#### Data below ####
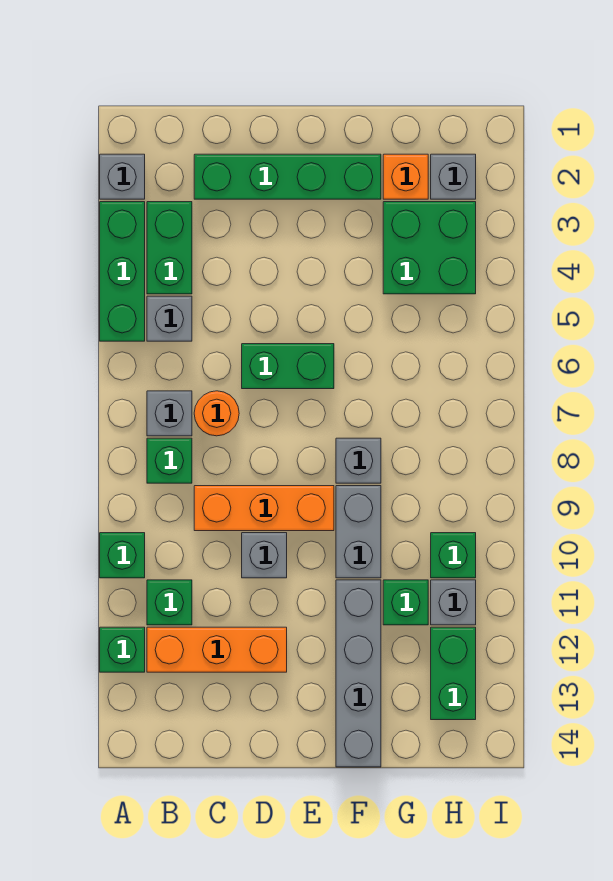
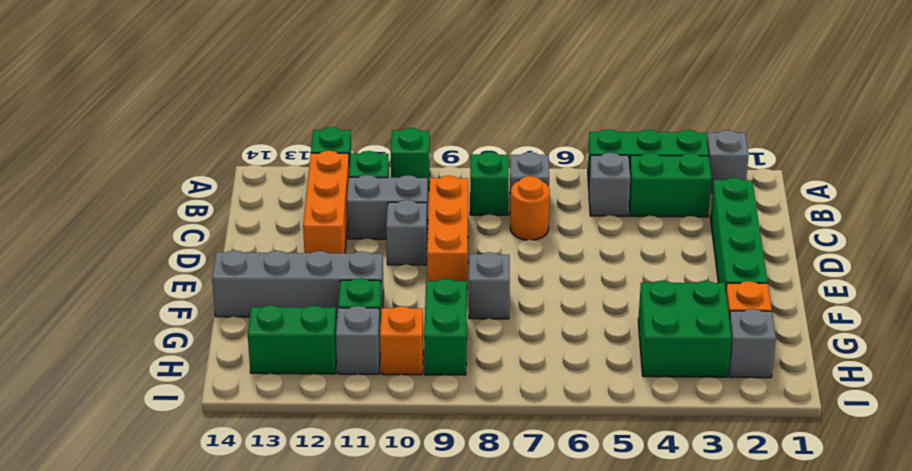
green brick D6:E6 level 1 -> green brick G9:H9 level 1
grey brick F9:F10 level 1 -> grey brick C10:C11 level 1
green brick H10 level 1 -> orange brick H10 level 1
####
**What you have to do:**
Without the pictures, write out the listing exactly as it appears above.

**Expected answer:**
green brick D6:E6 level 1 -> green brick G9:H9 level 1
grey brick F9:F10 level 1 -> grey brick C10:C11 level 1
green brick H10 level 1 -> orange brick H10 level 1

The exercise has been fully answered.